Segment Start: THE RECORDS

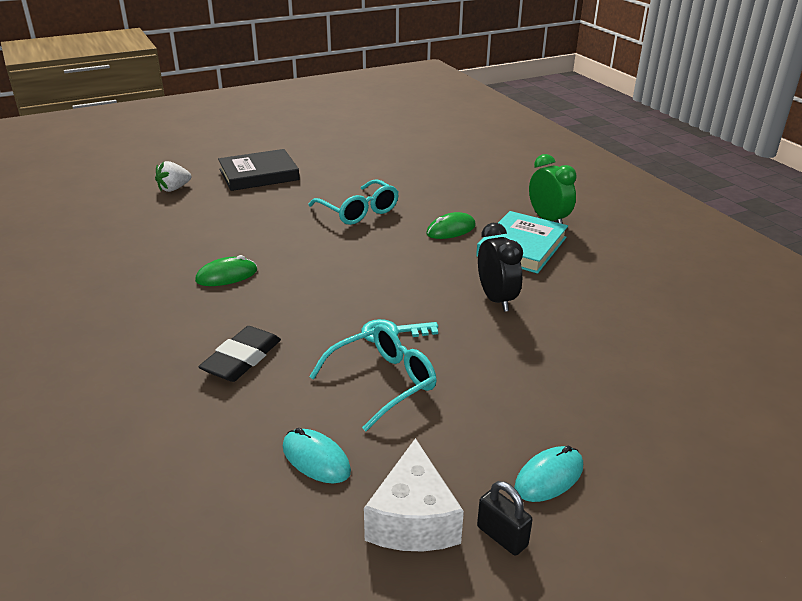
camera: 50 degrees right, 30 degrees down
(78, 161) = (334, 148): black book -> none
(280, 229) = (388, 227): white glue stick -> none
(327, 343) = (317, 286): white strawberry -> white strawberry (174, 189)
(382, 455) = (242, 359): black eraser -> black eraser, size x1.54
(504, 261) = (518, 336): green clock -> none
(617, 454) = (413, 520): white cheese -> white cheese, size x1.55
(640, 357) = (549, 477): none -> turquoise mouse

Segment End: THE RECORDS

## ABOUT THIS EXERCISE
Quote exactly and only the lines from the one holding "(280, 229) = (388, 227): white" through the end of the data.

## OUTPUT OF THE TASK
(280, 229) = (388, 227): white glue stick -> none
(327, 343) = (317, 286): white strawberry -> white strawberry (174, 189)
(382, 455) = (242, 359): black eraser -> black eraser, size x1.54
(504, 261) = (518, 336): green clock -> none
(617, 454) = (413, 520): white cheese -> white cheese, size x1.55
(640, 357) = (549, 477): none -> turquoise mouse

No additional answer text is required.